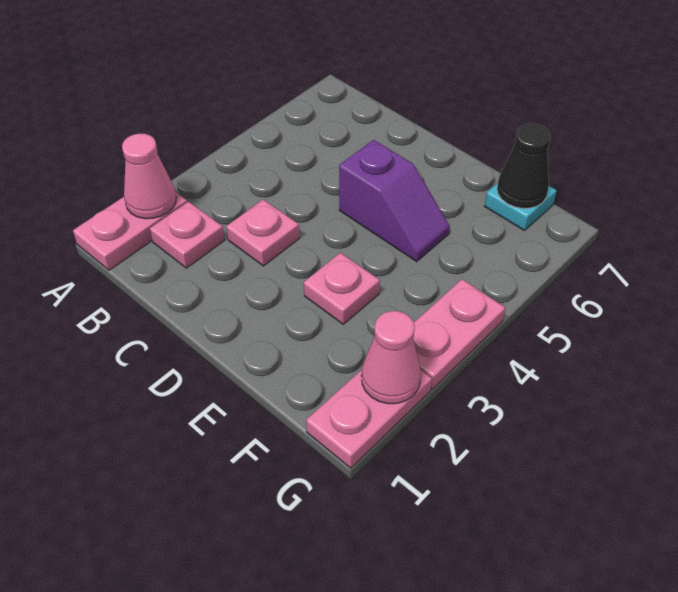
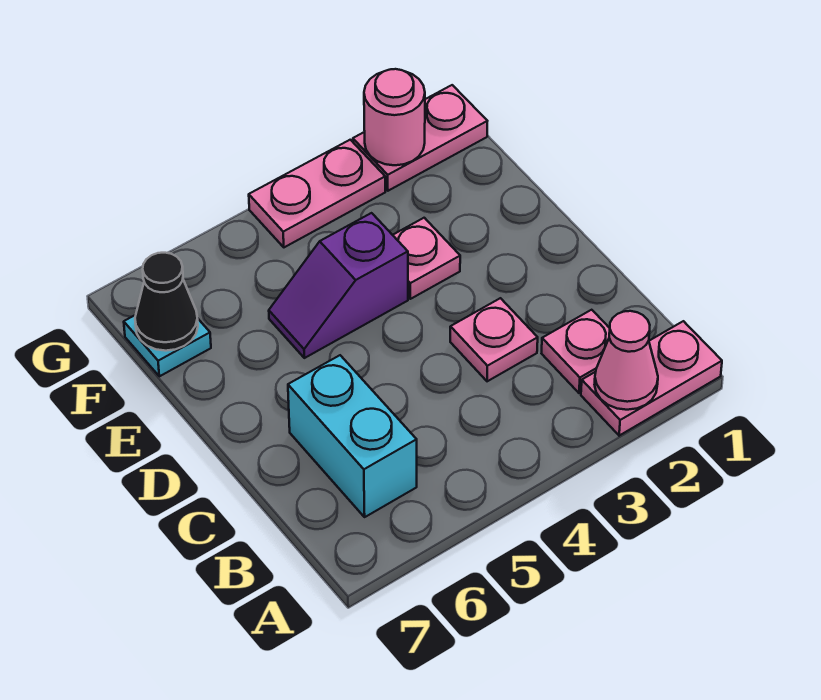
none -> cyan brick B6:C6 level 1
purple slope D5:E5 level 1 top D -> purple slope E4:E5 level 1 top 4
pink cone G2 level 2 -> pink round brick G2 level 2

--

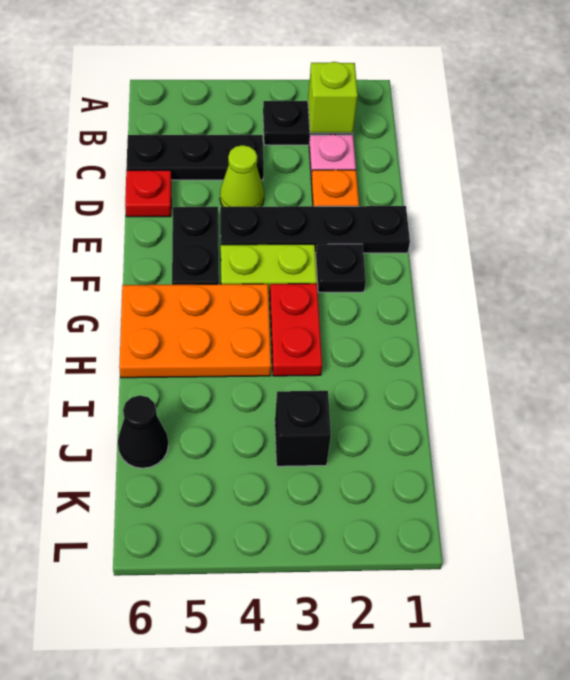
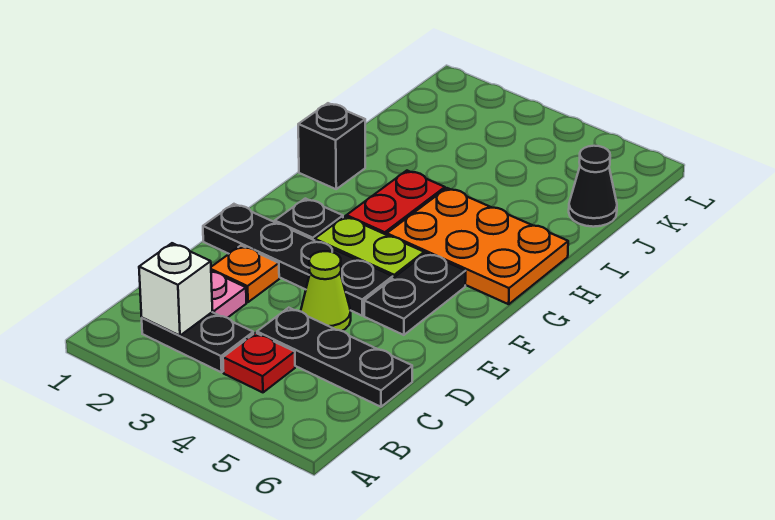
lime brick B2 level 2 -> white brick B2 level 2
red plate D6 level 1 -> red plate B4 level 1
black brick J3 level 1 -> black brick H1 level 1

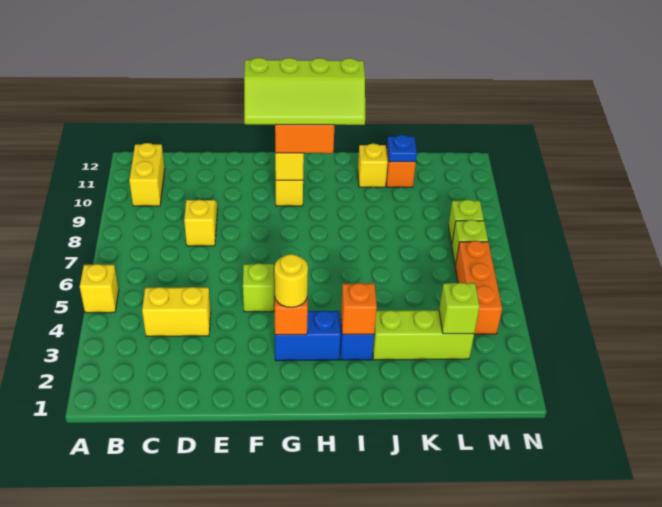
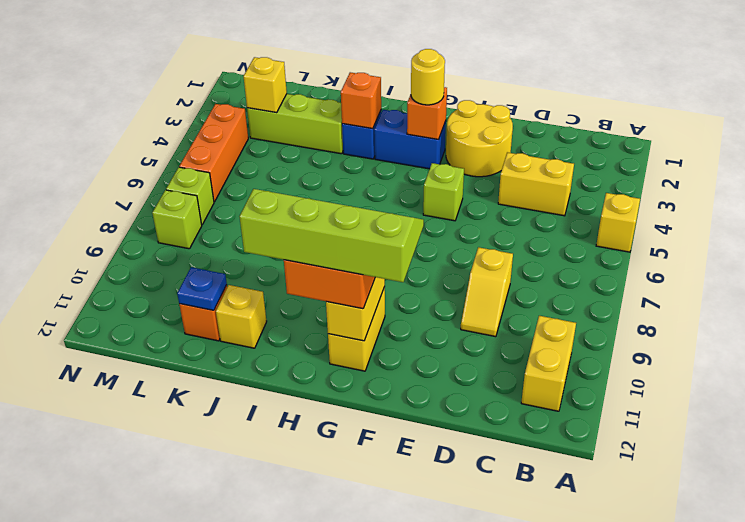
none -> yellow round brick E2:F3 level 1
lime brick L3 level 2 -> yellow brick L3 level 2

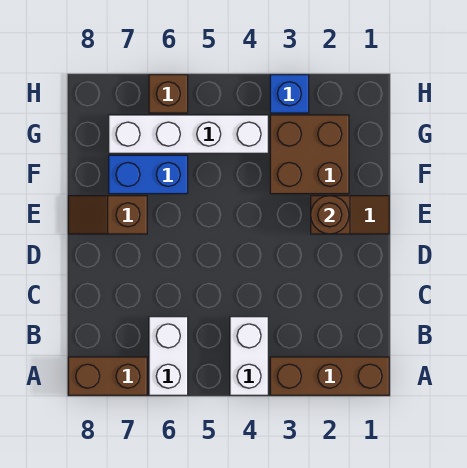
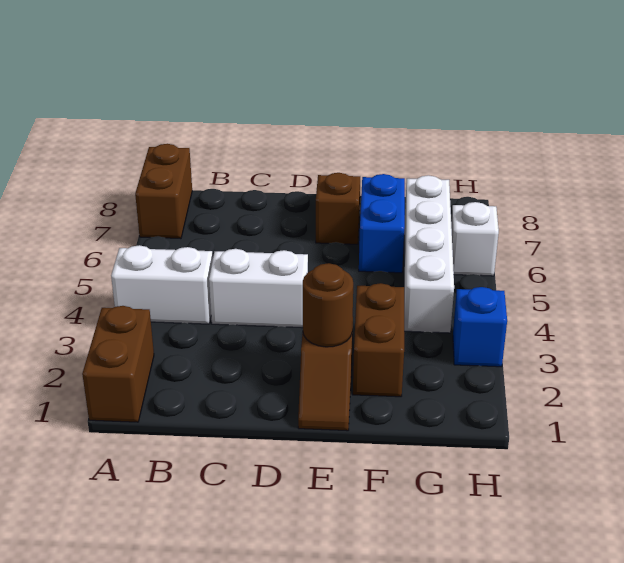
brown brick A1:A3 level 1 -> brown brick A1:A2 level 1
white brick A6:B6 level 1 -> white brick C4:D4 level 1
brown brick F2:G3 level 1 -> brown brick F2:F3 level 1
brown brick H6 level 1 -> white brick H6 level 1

#### WHAT YOU ARE ASKED TO DO:
Look above for the line with "none -> cyan brick B6:C6 level 1" and the line with "pink cone G2"; transcribe both and all lines in between, exactly, and nothing else.

#### EXERCISE ANSWER:
none -> cyan brick B6:C6 level 1
purple slope D5:E5 level 1 top D -> purple slope E4:E5 level 1 top 4
pink cone G2 level 2 -> pink round brick G2 level 2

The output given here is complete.